_PROBLEM:_
Could you repeat the records below exactly, without the pictures?

_Coordinate-based change listings:_
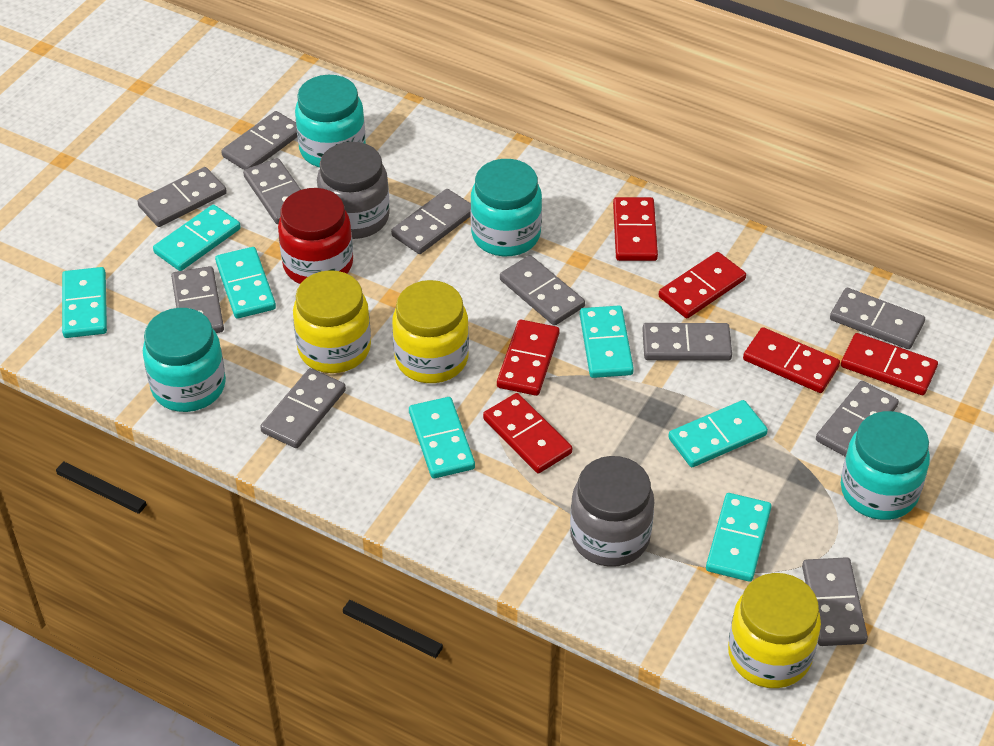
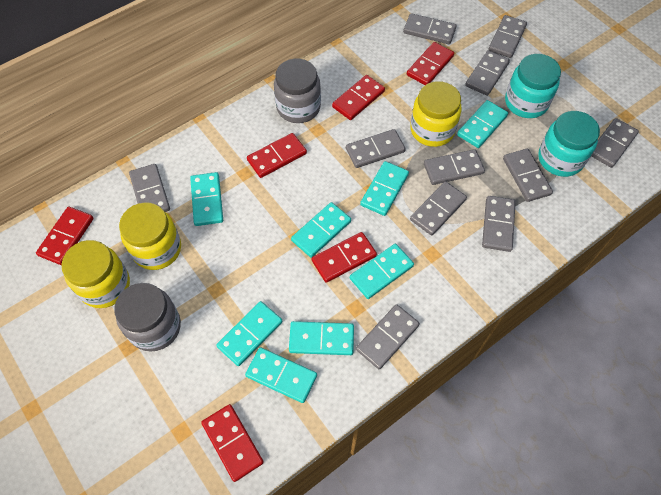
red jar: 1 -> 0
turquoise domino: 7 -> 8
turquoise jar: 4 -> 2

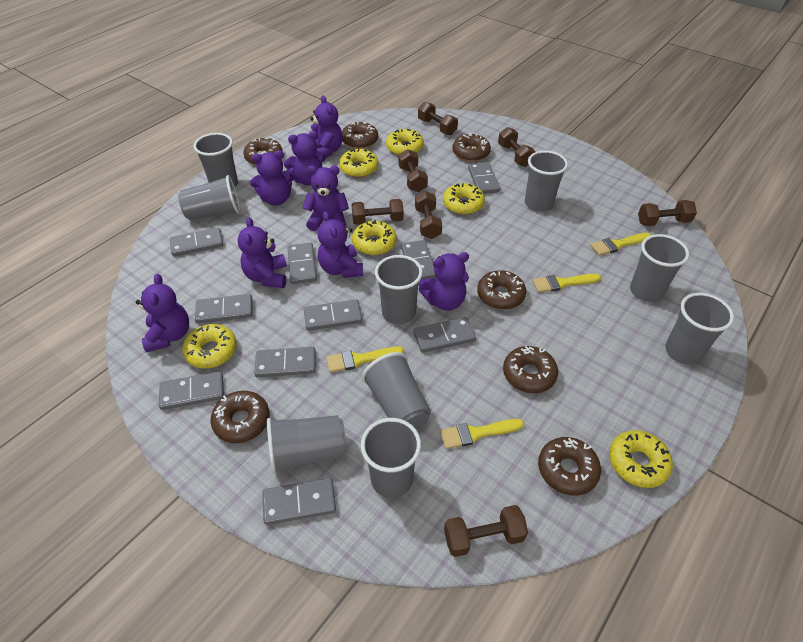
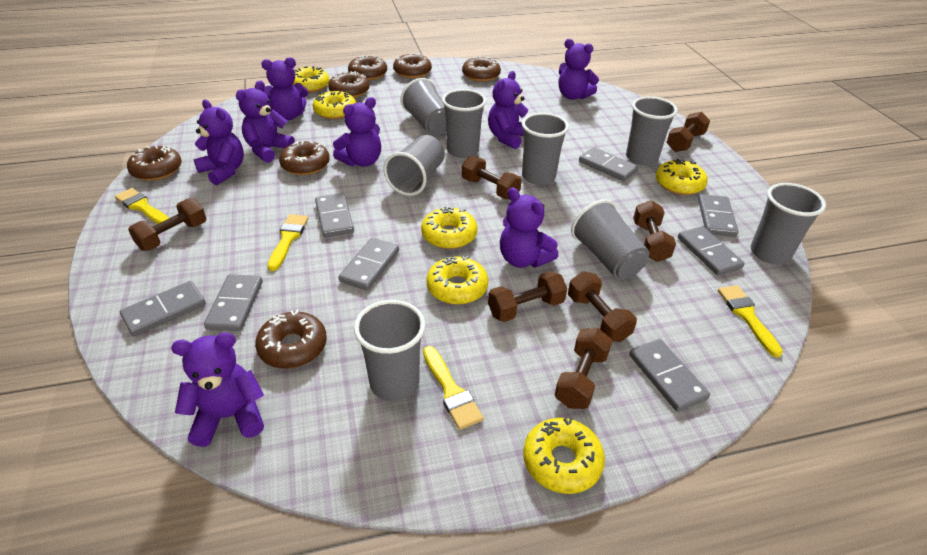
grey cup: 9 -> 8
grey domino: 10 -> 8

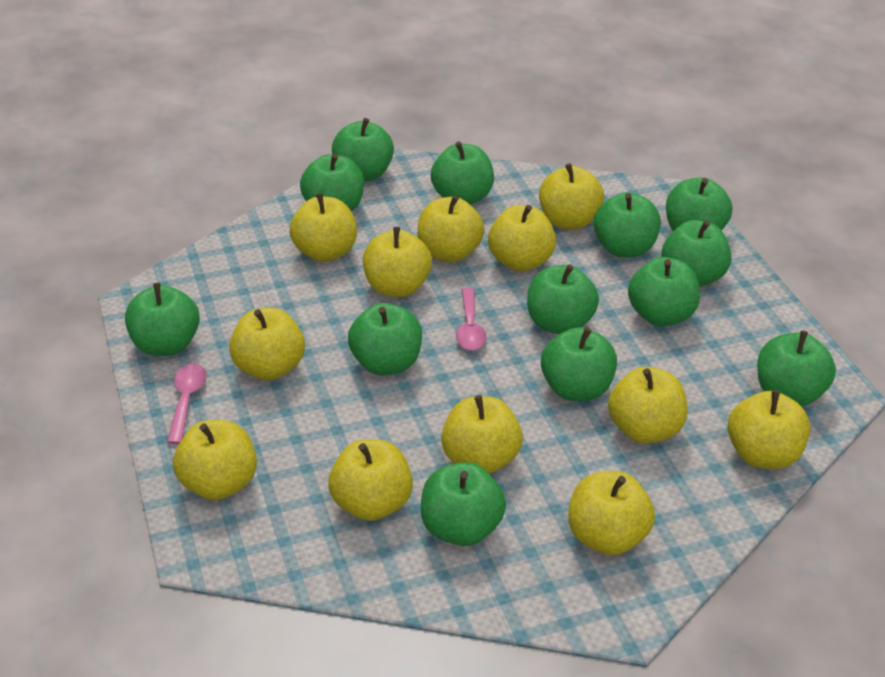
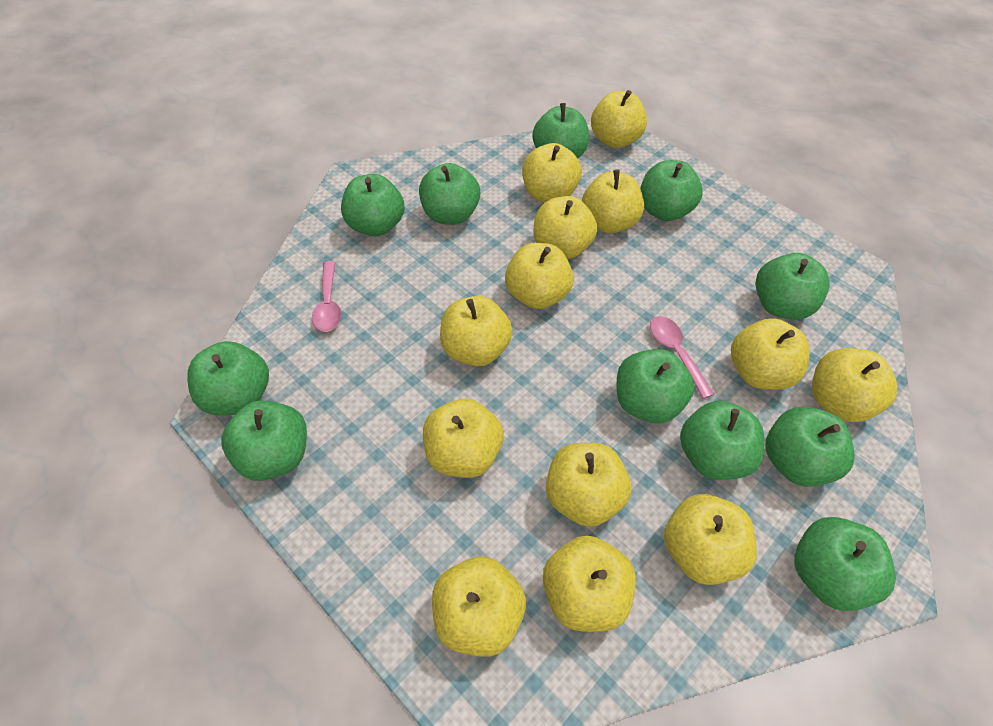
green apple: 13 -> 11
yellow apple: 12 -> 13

_EXERCISE OUTPUT:_
red jar: 1 -> 0
turquoise domino: 7 -> 8
turquoise jar: 4 -> 2

grey cup: 9 -> 8
grey domino: 10 -> 8

green apple: 13 -> 11
yellow apple: 12 -> 13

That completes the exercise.